§ **Task item**: Your task is to write out the entire listing exactly, omitting its pictures.

§ **Collected material**:
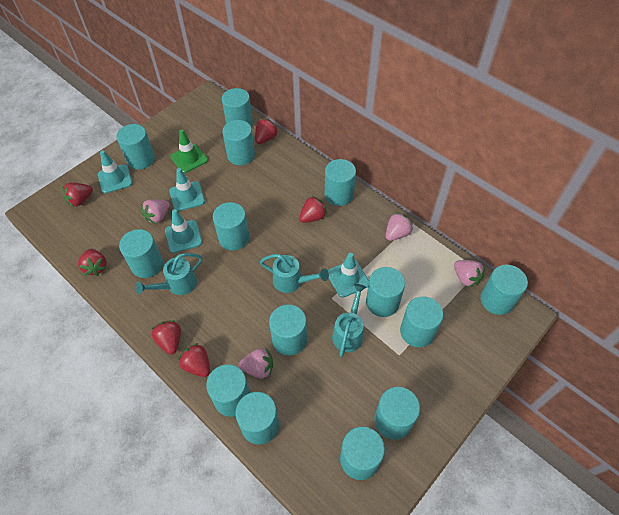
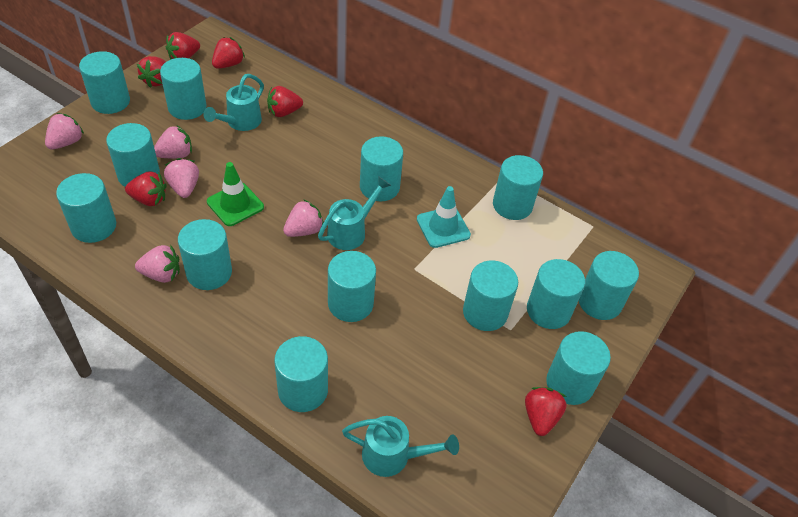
pink strawberry: 4 -> 5
turquoise cylinder: 14 -> 13
turquoise traffic cone: 4 -> 1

§ **Solution to this exercise**:
pink strawberry: 4 -> 5
turquoise cylinder: 14 -> 13
turquoise traffic cone: 4 -> 1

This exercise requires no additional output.